Exercise goal: Only the line containing "ENC2 pin CLK: D10 -> D8" and the lines after it, through the end of the entries, should be output exactly.

───

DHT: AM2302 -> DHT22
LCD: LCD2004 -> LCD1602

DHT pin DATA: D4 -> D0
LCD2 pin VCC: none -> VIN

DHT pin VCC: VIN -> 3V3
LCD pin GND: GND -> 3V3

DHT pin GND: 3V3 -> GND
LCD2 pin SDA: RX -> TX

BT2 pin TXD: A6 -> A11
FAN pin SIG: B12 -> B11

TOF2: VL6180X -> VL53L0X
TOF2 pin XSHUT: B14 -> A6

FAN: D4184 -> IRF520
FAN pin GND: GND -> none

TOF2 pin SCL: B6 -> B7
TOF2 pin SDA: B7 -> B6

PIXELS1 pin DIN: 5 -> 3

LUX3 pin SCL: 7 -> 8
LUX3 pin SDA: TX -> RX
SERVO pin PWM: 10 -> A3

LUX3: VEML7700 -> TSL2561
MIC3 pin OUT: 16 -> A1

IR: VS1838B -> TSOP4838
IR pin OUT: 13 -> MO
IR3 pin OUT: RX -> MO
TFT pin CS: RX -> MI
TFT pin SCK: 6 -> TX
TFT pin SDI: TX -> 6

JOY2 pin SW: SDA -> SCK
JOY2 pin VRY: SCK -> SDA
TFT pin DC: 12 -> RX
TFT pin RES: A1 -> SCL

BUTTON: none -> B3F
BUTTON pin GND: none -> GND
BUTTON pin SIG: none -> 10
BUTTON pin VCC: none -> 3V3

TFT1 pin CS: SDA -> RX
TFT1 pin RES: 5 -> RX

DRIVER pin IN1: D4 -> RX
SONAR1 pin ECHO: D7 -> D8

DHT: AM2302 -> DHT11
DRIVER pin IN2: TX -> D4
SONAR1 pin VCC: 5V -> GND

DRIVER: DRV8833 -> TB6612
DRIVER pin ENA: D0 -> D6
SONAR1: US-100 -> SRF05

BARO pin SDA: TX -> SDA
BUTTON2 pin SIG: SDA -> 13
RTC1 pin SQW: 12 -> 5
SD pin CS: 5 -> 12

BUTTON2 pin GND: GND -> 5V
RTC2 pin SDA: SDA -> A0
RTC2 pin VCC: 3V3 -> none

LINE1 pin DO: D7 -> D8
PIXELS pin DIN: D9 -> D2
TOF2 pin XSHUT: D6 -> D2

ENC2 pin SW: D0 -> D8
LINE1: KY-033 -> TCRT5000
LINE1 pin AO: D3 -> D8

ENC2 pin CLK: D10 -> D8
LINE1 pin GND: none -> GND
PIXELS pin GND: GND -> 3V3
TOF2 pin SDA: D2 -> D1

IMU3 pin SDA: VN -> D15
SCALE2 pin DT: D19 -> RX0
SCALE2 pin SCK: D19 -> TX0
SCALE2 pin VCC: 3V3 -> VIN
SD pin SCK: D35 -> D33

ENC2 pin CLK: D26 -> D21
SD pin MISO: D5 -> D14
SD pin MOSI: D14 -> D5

───

Result of this exercise:
ENC2 pin CLK: D10 -> D8
LINE1 pin GND: none -> GND
PIXELS pin GND: GND -> 3V3
TOF2 pin SDA: D2 -> D1

IMU3 pin SDA: VN -> D15
SCALE2 pin DT: D19 -> RX0
SCALE2 pin SCK: D19 -> TX0
SCALE2 pin VCC: 3V3 -> VIN
SD pin SCK: D35 -> D33

ENC2 pin CLK: D26 -> D21
SD pin MISO: D5 -> D14
SD pin MOSI: D14 -> D5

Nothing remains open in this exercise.